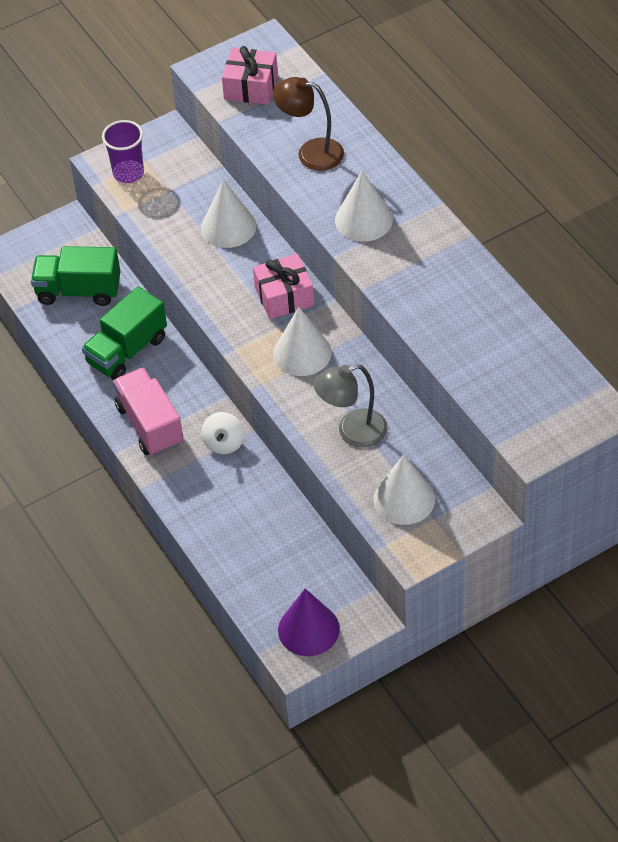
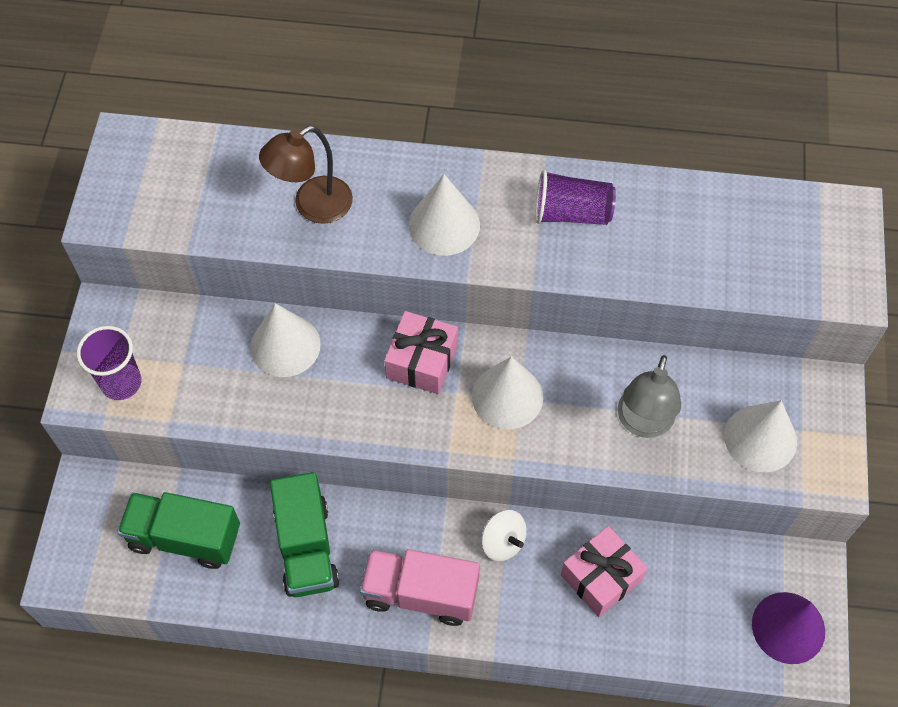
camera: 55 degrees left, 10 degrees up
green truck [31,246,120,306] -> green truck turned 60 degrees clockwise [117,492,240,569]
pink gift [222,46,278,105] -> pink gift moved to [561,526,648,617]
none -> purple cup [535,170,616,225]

* * *

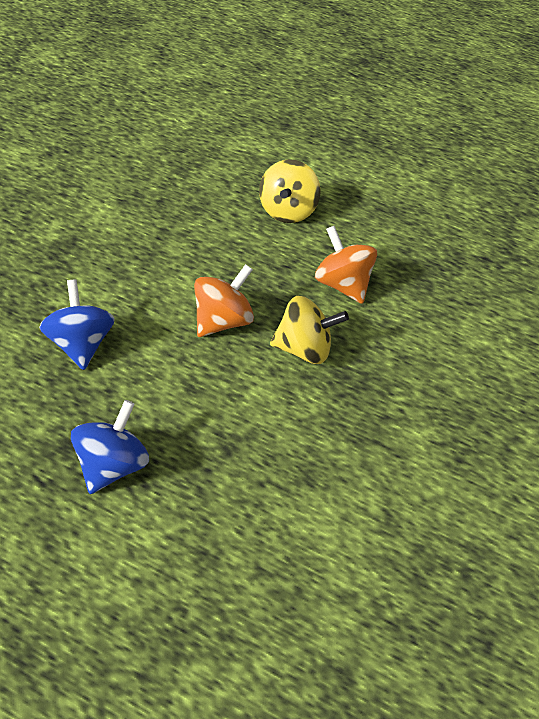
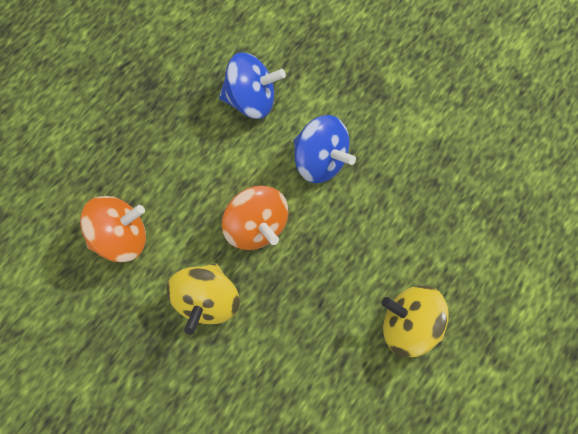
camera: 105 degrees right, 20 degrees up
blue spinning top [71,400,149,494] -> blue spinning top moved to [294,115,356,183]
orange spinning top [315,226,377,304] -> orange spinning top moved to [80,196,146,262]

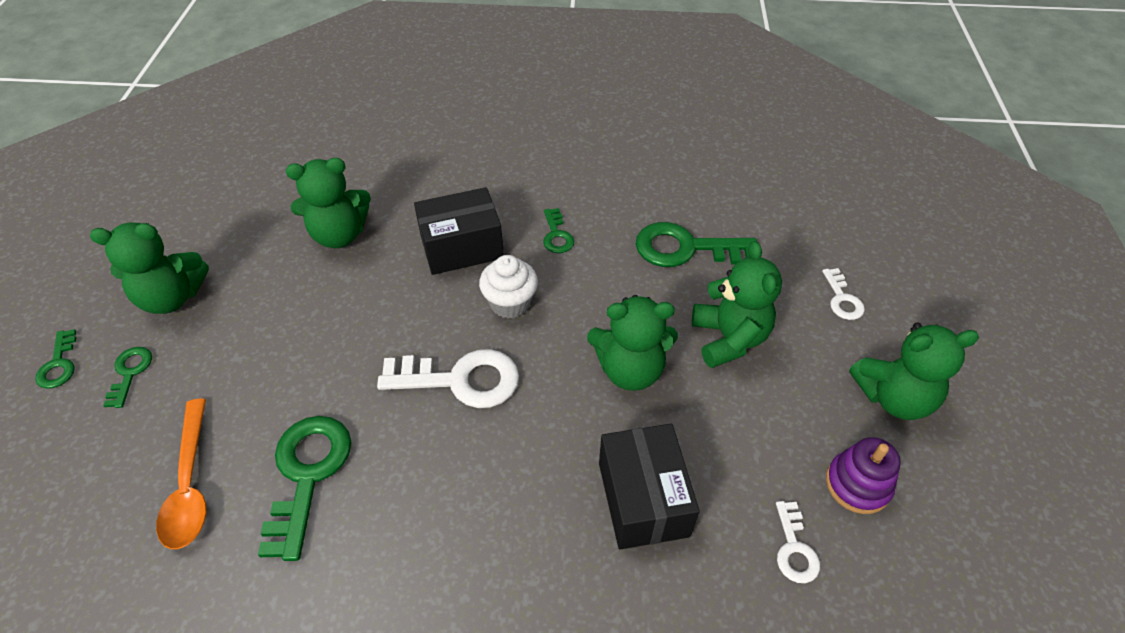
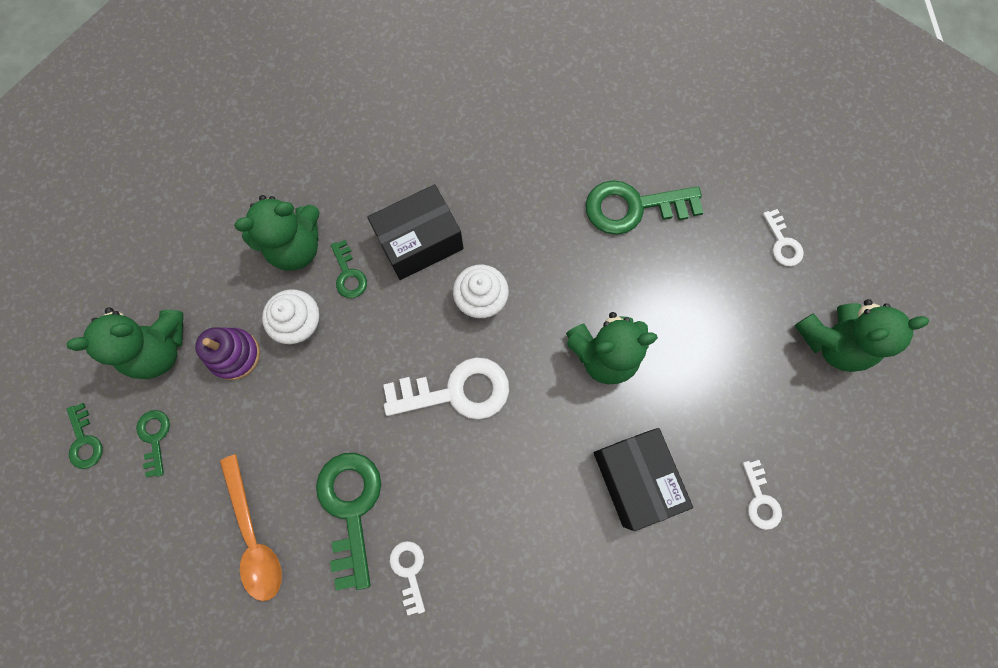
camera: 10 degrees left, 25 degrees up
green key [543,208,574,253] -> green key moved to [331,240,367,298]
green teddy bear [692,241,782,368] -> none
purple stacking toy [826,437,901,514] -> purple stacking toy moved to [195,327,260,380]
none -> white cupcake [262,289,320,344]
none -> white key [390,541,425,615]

## EXERCISE INSTRUCTIONS
Out of the entries above, write out only the lines between the line holding "green teddy bear [692,241,782,368] -> none" and the line holding "none -> white key [390,541,425,615]", inclusive, each exactly as given.

## OUTPUT OF THE EXERCISE
green teddy bear [692,241,782,368] -> none
purple stacking toy [826,437,901,514] -> purple stacking toy moved to [195,327,260,380]
none -> white cupcake [262,289,320,344]
none -> white key [390,541,425,615]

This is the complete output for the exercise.